Go to the line with "blue pyramid: 4 -> 1" in the records below, then output it and each following line exactly, up to and including the line with "turquoise hammer: 5 -> 0". Skip pictures and add nothing.

Available records Start Marker

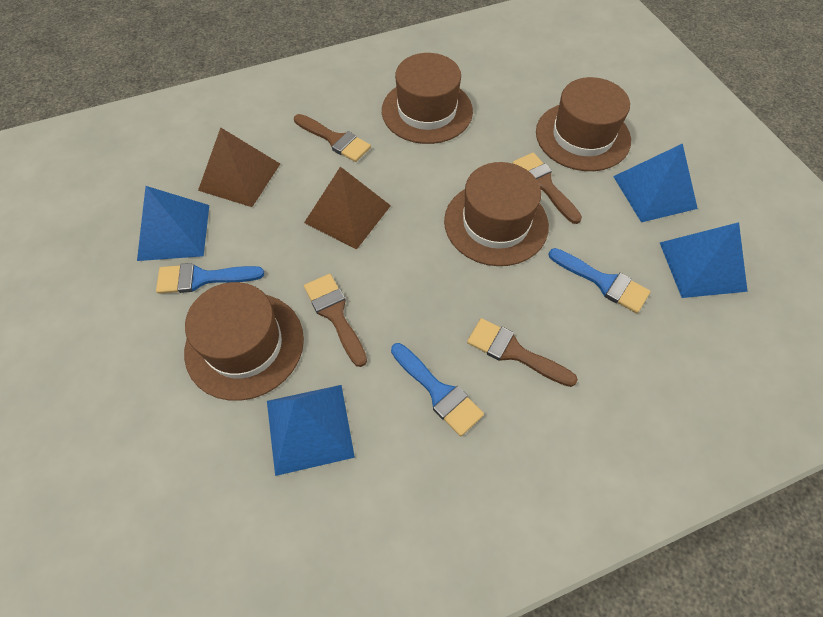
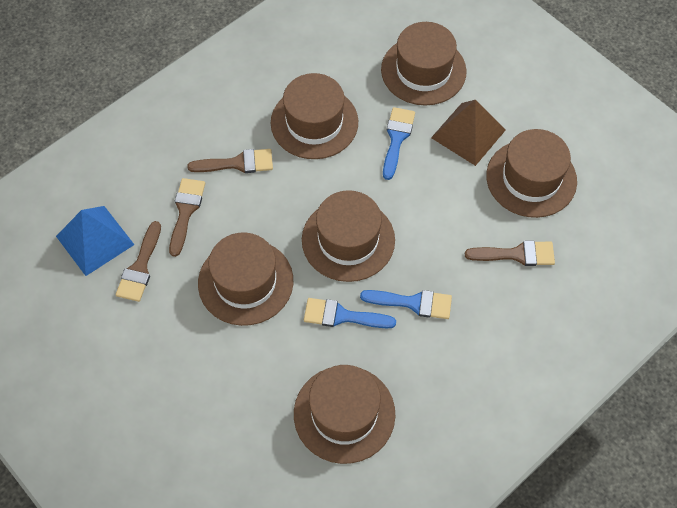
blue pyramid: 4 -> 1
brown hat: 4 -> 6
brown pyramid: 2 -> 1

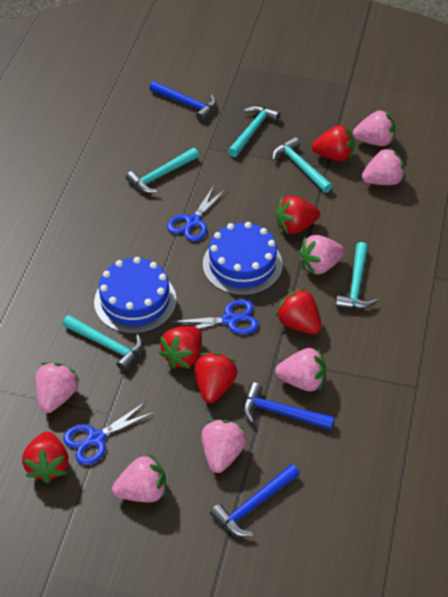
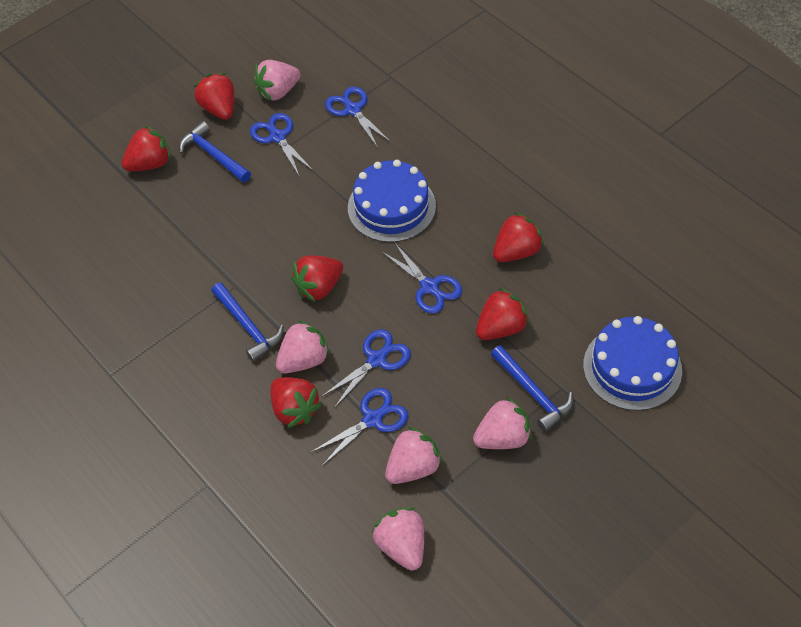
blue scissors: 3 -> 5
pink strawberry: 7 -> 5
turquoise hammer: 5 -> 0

Available records End Marker
Available records Start Marker

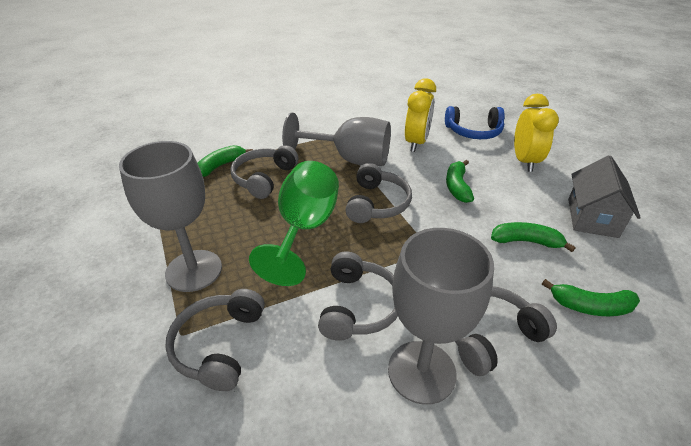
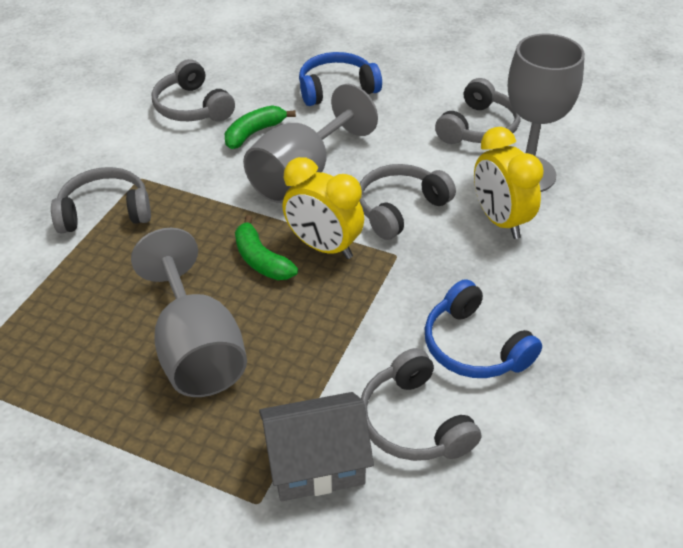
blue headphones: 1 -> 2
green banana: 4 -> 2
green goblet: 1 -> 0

Available records End Marker

• _Answer to the exercise_:
blue pyramid: 4 -> 1
brown hat: 4 -> 6
brown pyramid: 2 -> 1

blue scissors: 3 -> 5
pink strawberry: 7 -> 5
turquoise hammer: 5 -> 0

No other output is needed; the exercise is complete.